*** Begin section ***

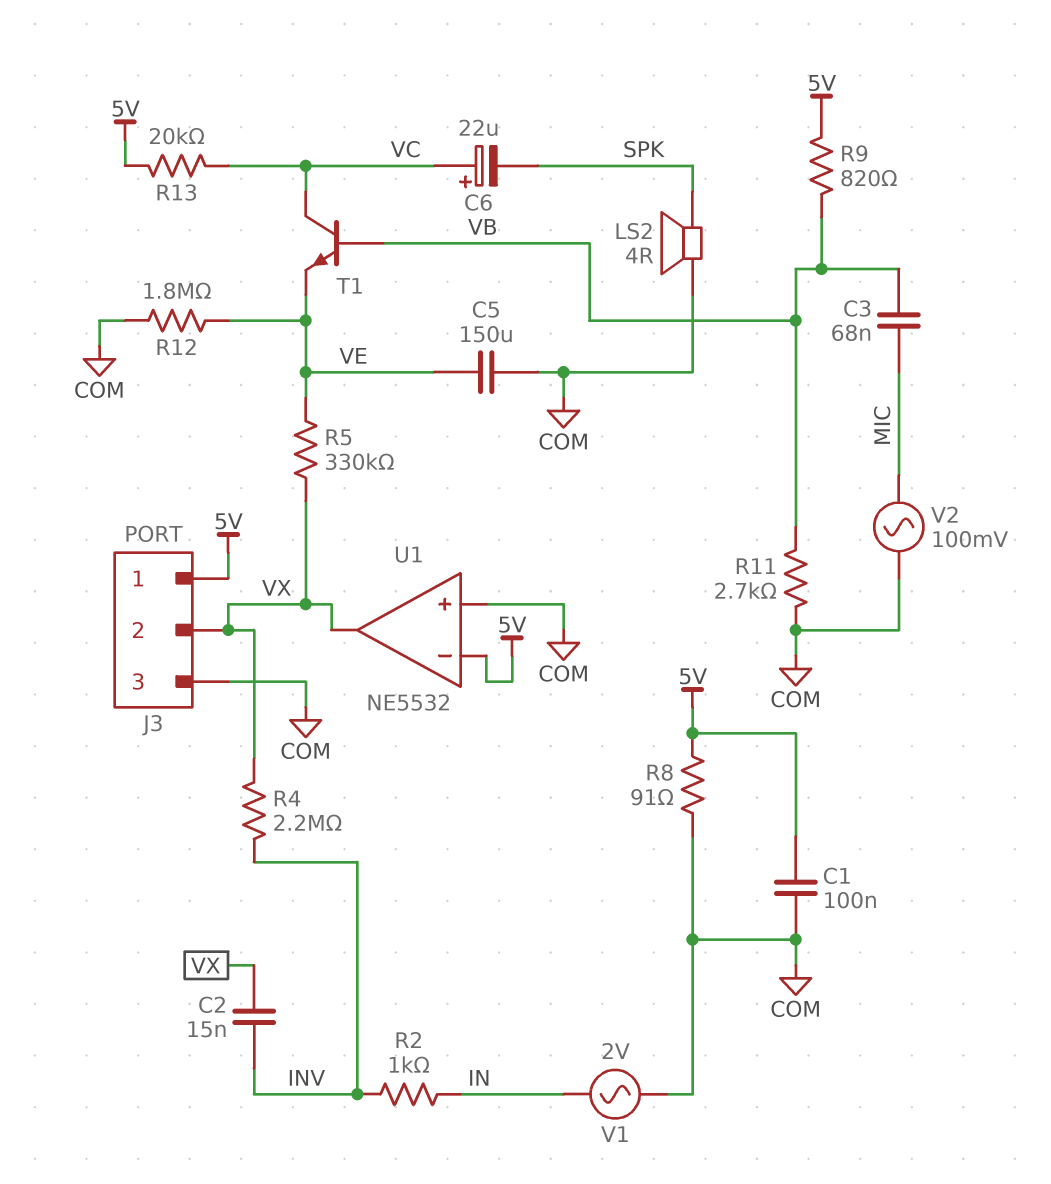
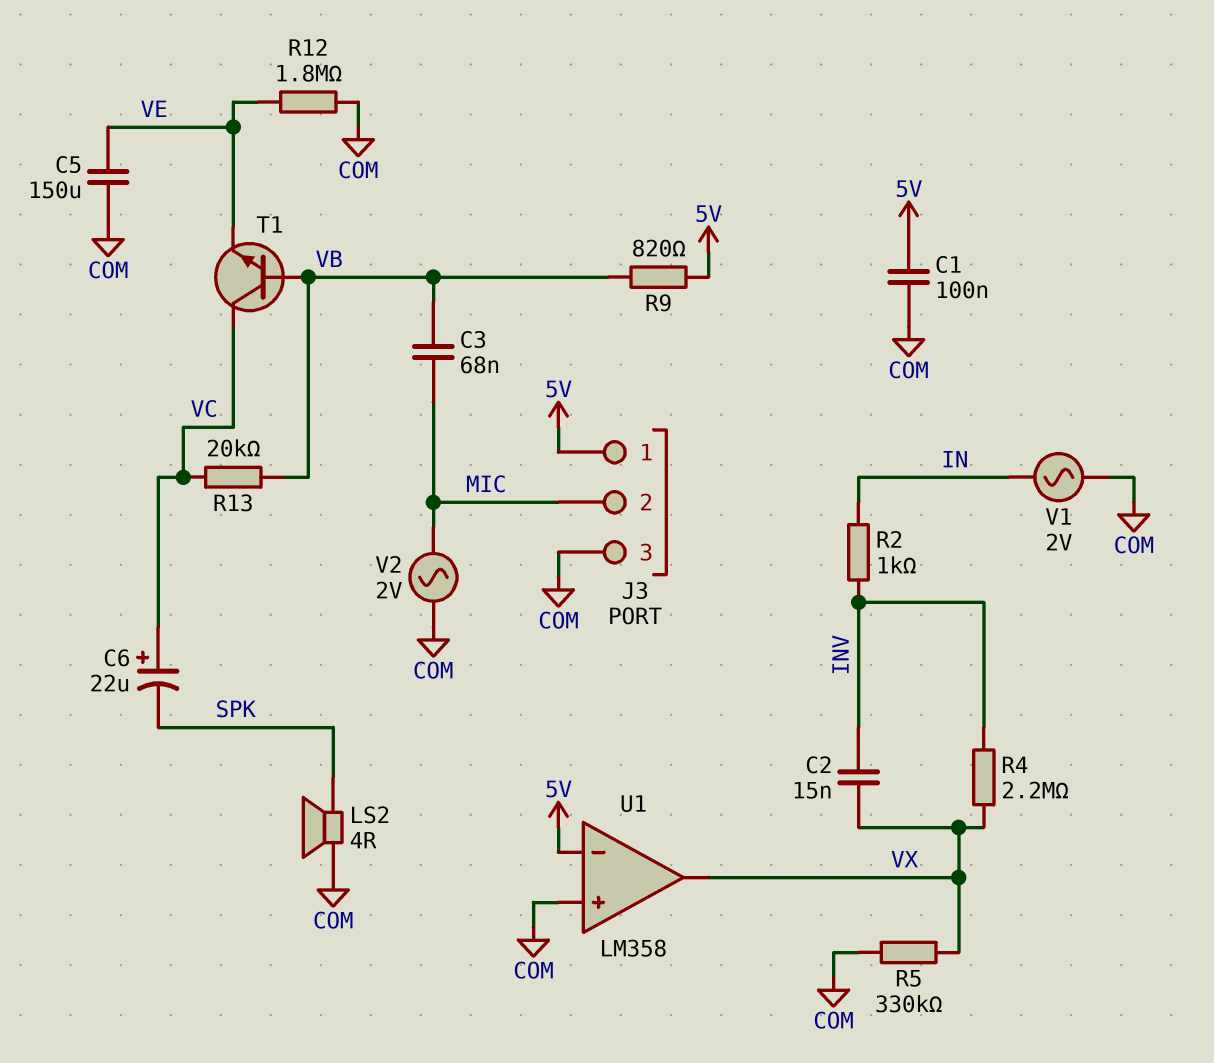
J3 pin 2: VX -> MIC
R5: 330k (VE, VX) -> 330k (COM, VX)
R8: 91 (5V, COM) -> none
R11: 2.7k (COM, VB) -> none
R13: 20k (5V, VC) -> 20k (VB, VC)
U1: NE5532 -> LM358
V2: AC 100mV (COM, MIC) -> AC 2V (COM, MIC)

*** End section ***

Your assignment >> Word for word, restate the line that contains "R13: 20k (5V, VC) -> 20k (VB, VC)" and each line after it, up to and including the last line of the listing; include nothing else.

Task output >>
R13: 20k (5V, VC) -> 20k (VB, VC)
U1: NE5532 -> LM358
V2: AC 100mV (COM, MIC) -> AC 2V (COM, MIC)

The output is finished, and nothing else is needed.